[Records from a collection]
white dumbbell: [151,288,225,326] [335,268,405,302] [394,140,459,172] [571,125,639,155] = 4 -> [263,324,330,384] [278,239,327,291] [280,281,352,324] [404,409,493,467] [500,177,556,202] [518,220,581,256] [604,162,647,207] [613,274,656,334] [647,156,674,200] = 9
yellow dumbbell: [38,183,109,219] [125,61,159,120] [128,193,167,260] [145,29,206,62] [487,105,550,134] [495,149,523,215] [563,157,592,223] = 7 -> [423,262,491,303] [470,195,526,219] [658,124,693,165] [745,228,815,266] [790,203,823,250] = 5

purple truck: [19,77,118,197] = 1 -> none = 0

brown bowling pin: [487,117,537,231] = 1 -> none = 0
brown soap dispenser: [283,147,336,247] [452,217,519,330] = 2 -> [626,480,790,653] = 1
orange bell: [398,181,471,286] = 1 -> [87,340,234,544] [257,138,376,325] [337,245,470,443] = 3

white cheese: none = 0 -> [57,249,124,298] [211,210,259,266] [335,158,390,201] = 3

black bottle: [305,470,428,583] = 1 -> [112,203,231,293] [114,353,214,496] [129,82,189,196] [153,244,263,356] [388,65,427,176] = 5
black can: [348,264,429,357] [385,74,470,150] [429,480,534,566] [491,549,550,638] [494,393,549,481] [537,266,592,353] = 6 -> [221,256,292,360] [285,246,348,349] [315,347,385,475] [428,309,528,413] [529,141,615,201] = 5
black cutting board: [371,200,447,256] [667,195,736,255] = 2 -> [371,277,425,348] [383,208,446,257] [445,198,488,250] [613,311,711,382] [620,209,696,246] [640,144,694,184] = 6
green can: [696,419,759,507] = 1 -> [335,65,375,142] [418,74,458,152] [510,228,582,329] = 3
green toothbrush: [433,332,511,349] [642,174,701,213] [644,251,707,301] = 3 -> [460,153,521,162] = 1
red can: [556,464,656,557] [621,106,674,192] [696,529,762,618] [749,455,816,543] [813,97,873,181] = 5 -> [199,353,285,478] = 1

[Problem details] Would you write out all of the data again, unchanged?

[Response to the task]
white dumbbell: [151,288,225,326] [335,268,405,302] [394,140,459,172] [571,125,639,155] = 4 -> [263,324,330,384] [278,239,327,291] [280,281,352,324] [404,409,493,467] [500,177,556,202] [518,220,581,256] [604,162,647,207] [613,274,656,334] [647,156,674,200] = 9
yellow dumbbell: [38,183,109,219] [125,61,159,120] [128,193,167,260] [145,29,206,62] [487,105,550,134] [495,149,523,215] [563,157,592,223] = 7 -> [423,262,491,303] [470,195,526,219] [658,124,693,165] [745,228,815,266] [790,203,823,250] = 5

purple truck: [19,77,118,197] = 1 -> none = 0

brown bowling pin: [487,117,537,231] = 1 -> none = 0
brown soap dispenser: [283,147,336,247] [452,217,519,330] = 2 -> [626,480,790,653] = 1
orange bell: [398,181,471,286] = 1 -> [87,340,234,544] [257,138,376,325] [337,245,470,443] = 3

white cheese: none = 0 -> [57,249,124,298] [211,210,259,266] [335,158,390,201] = 3

black bottle: [305,470,428,583] = 1 -> [112,203,231,293] [114,353,214,496] [129,82,189,196] [153,244,263,356] [388,65,427,176] = 5
black can: [348,264,429,357] [385,74,470,150] [429,480,534,566] [491,549,550,638] [494,393,549,481] [537,266,592,353] = 6 -> [221,256,292,360] [285,246,348,349] [315,347,385,475] [428,309,528,413] [529,141,615,201] = 5
black cutting board: [371,200,447,256] [667,195,736,255] = 2 -> [371,277,425,348] [383,208,446,257] [445,198,488,250] [613,311,711,382] [620,209,696,246] [640,144,694,184] = 6
green can: [696,419,759,507] = 1 -> [335,65,375,142] [418,74,458,152] [510,228,582,329] = 3
green toothbrush: [433,332,511,349] [642,174,701,213] [644,251,707,301] = 3 -> [460,153,521,162] = 1
red can: [556,464,656,557] [621,106,674,192] [696,529,762,618] [749,455,816,543] [813,97,873,181] = 5 -> [199,353,285,478] = 1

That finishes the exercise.